Task details: Your answer should be one number: the count of lines in these entries that hold the word "VBAT".

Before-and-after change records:

____

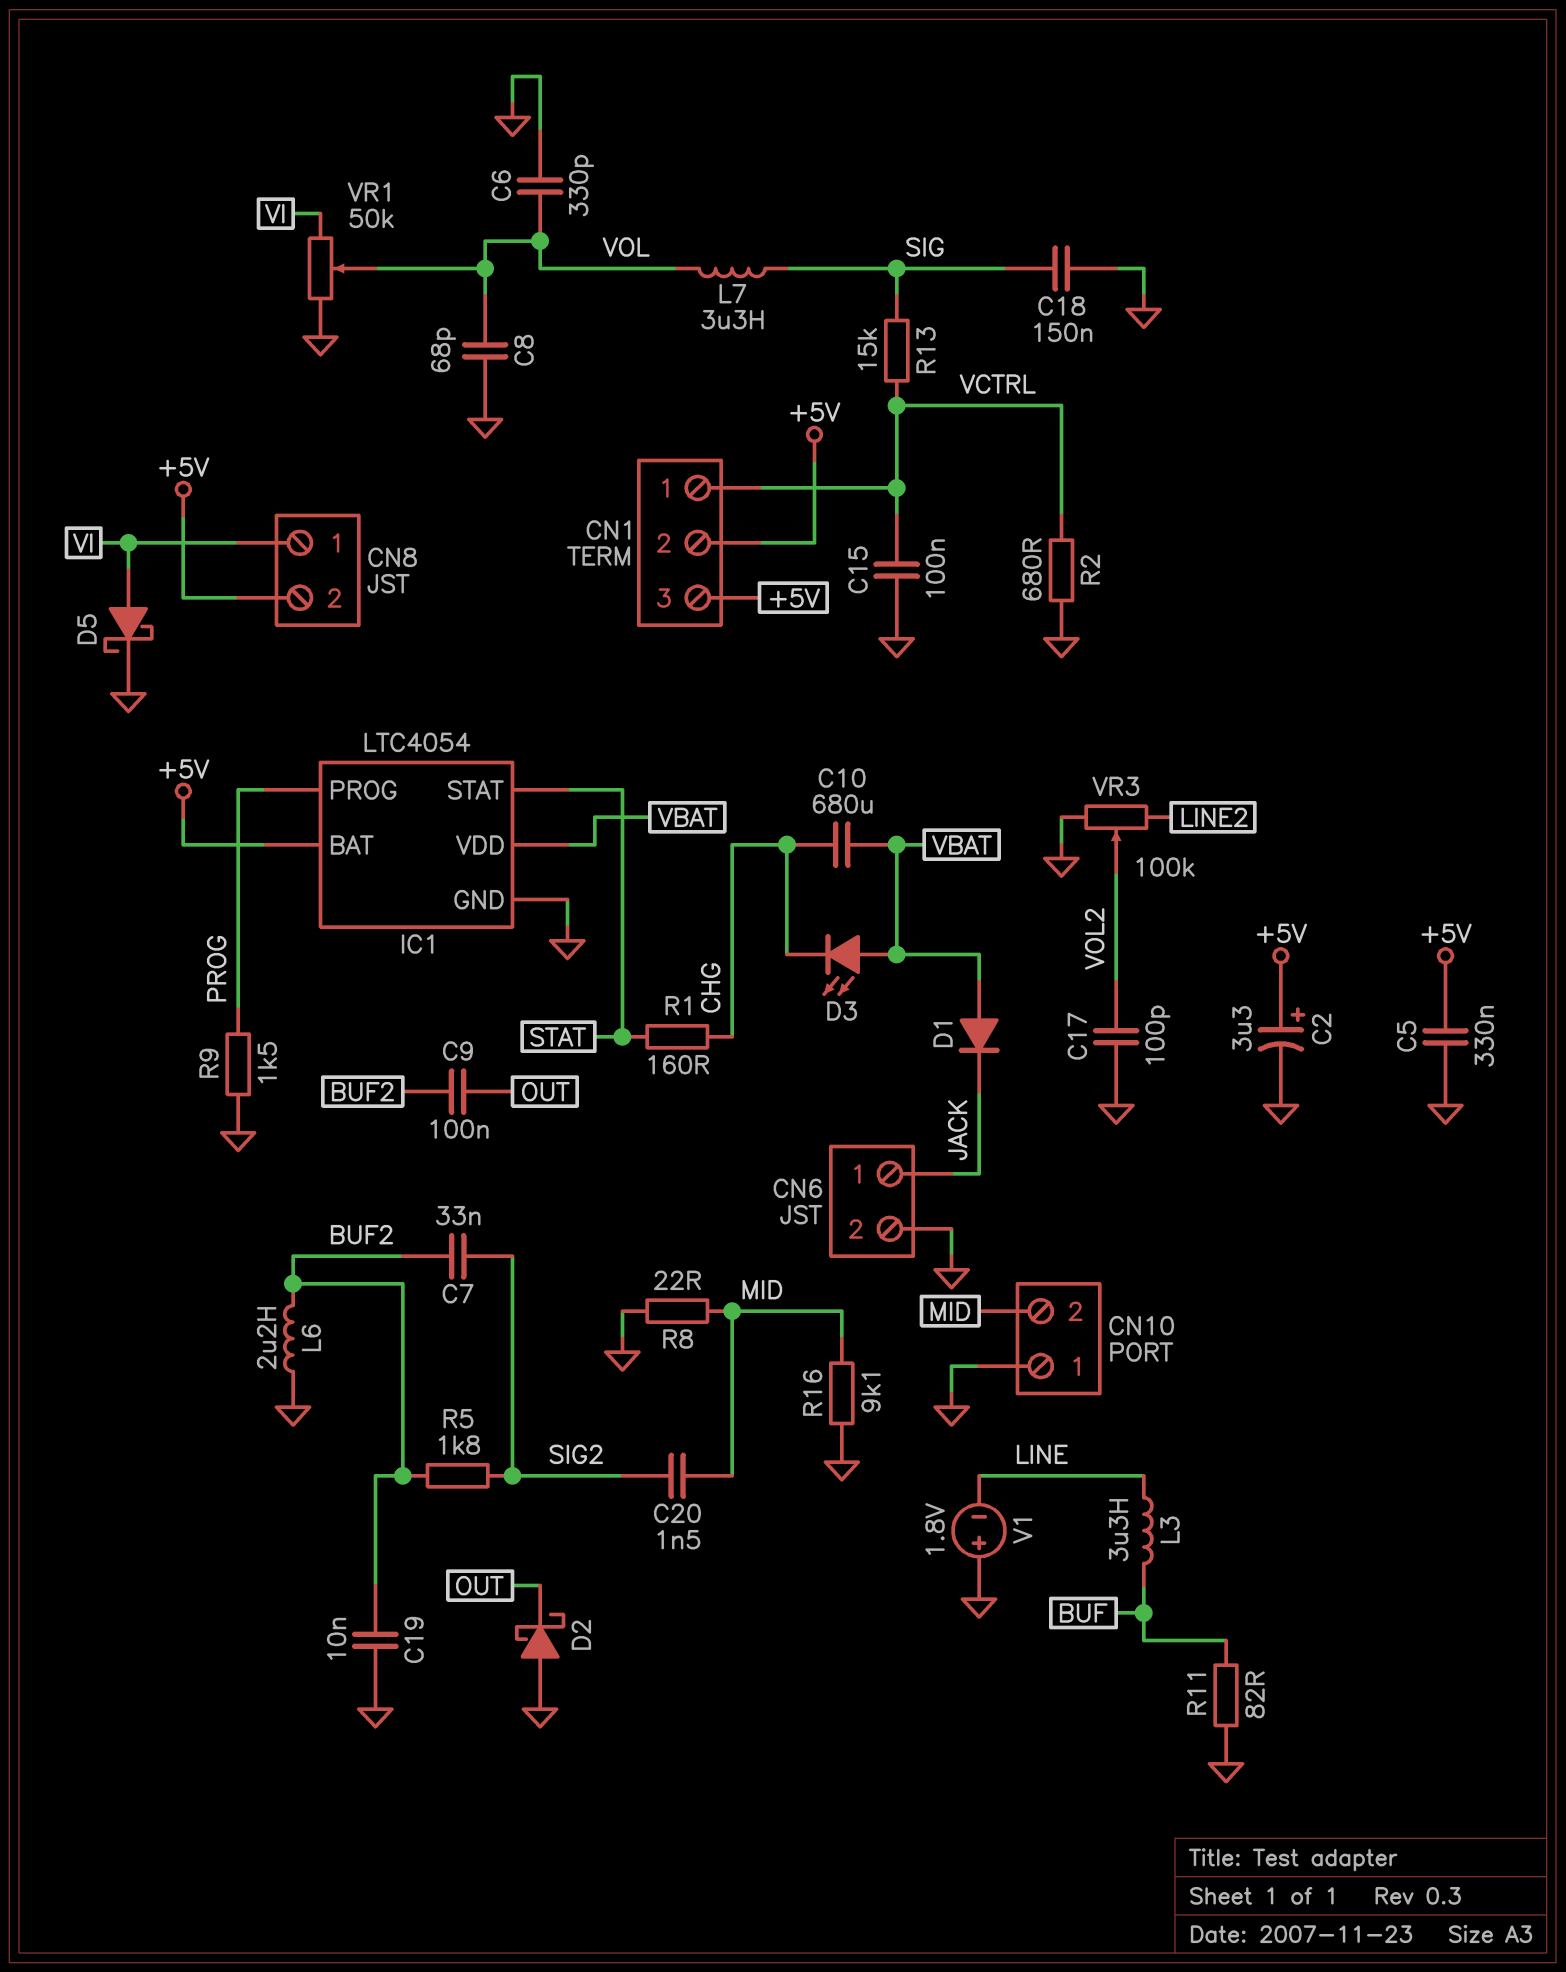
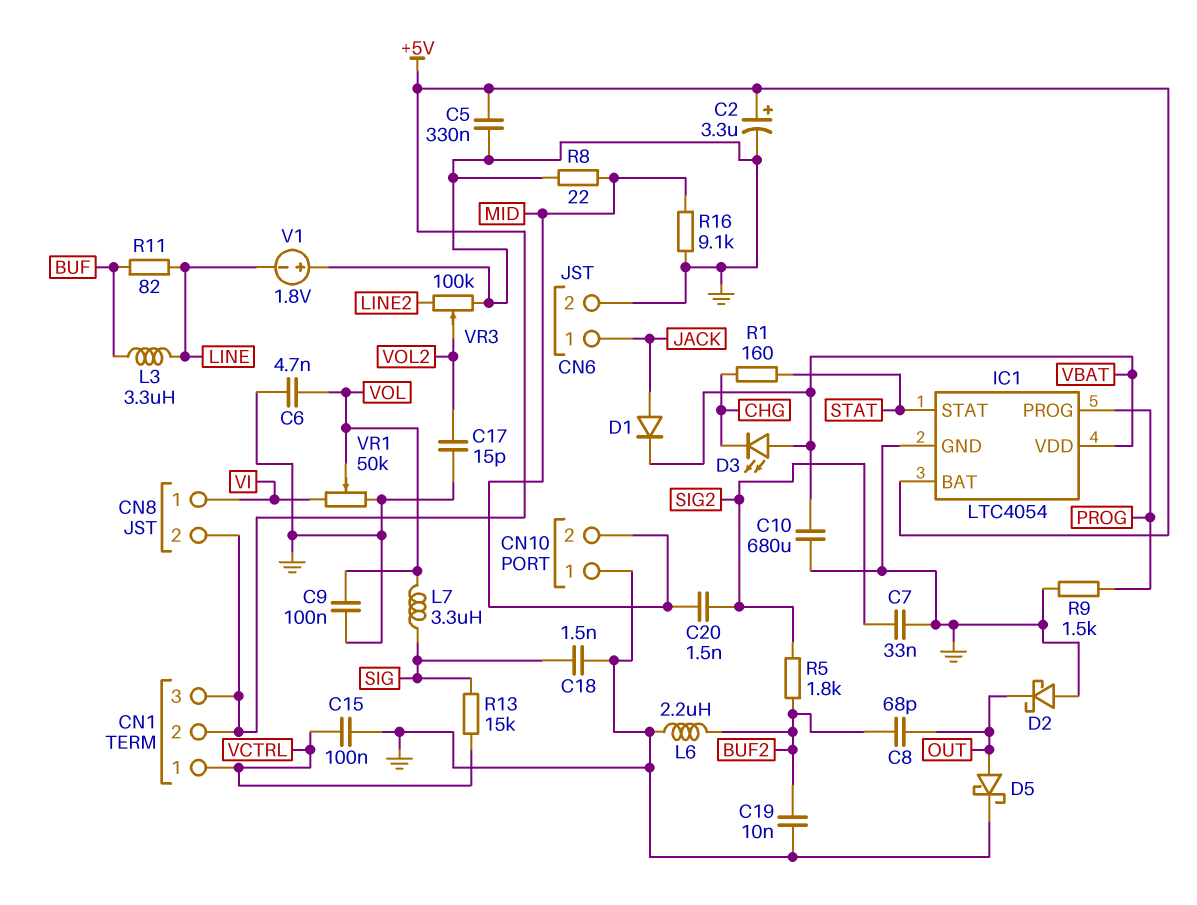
C6: 330pF (GND, VOL) -> 4.7nF (GND, VOL)
C7: 33nF (BUF2, SIG2) -> 33nF (GND, SIG2)
C8: 68pF (GND, VOL) -> 68pF (BUF2, OUT)
C9: 100nF (BUF2, OUT) -> 100nF (GND, VOL)
C10: 680uF (CHG, VBAT) -> 680uF (GND, VBAT)
C17: 100pF (GND, VOL2) -> 15pF (GND, VOL2)
C18: 150nF (GND, SIG) -> 1.5nF (GND, SIG)
D1: diode (A VBAT, K JACK) -> diode (A JACK, K VBAT)
D5: schottky (A VI, K GND) -> schottky (A OUT, K GND)
R2: 680 (GND, VCTRL) -> none
R11: 82 (BUF, GND) -> 82 (BUF, LINE)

____

Answer for this exercise: 2